- _EXCERPTED RECORDS_:
────────────────────────────────────────

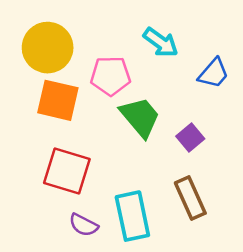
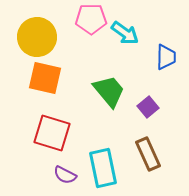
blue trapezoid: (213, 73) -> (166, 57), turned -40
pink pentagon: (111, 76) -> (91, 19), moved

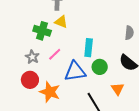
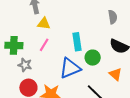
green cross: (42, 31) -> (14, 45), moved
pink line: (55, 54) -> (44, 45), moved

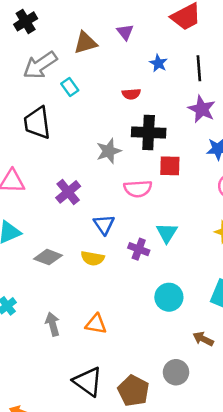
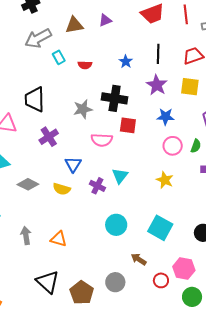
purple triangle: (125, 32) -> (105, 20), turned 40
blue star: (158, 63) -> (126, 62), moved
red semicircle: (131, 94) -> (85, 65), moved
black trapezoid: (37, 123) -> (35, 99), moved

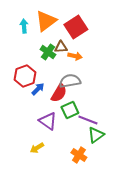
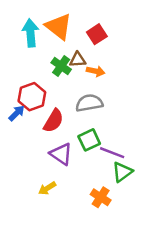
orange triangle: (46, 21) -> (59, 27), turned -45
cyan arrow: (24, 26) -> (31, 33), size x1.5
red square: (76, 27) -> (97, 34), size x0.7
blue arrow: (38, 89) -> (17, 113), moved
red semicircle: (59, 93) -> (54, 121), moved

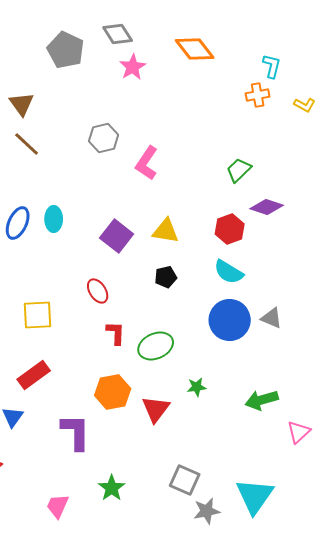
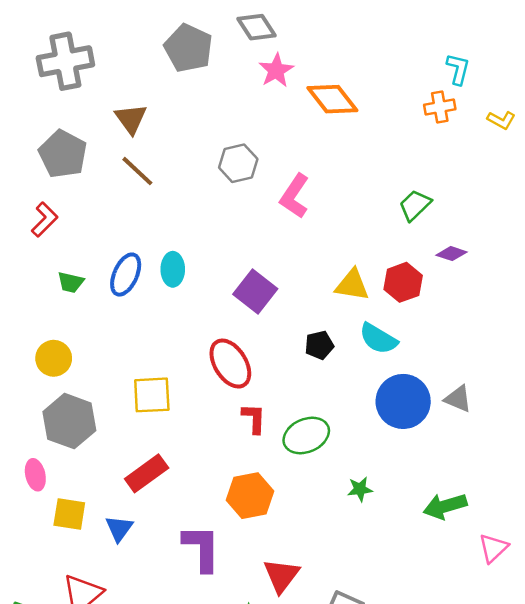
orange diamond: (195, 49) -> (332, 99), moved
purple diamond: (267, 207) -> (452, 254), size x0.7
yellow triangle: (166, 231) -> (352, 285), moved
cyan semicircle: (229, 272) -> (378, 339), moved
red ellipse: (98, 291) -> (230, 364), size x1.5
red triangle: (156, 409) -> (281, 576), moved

────────────────────────────────────────

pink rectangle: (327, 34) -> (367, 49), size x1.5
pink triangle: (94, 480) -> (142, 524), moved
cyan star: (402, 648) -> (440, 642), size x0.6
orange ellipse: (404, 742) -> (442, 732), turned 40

────────────────────────────────────────

- _TASK GOAL_: Beginning at the line above that contains "pink rectangle: (327, 34)", return each line exactly through the line that contains "orange ellipse: (404, 742)", and no others.

- _RESPONSE_:
pink rectangle: (327, 34) -> (367, 49), size x1.5
pink triangle: (94, 480) -> (142, 524), moved
cyan star: (402, 648) -> (440, 642), size x0.6
orange ellipse: (404, 742) -> (442, 732), turned 40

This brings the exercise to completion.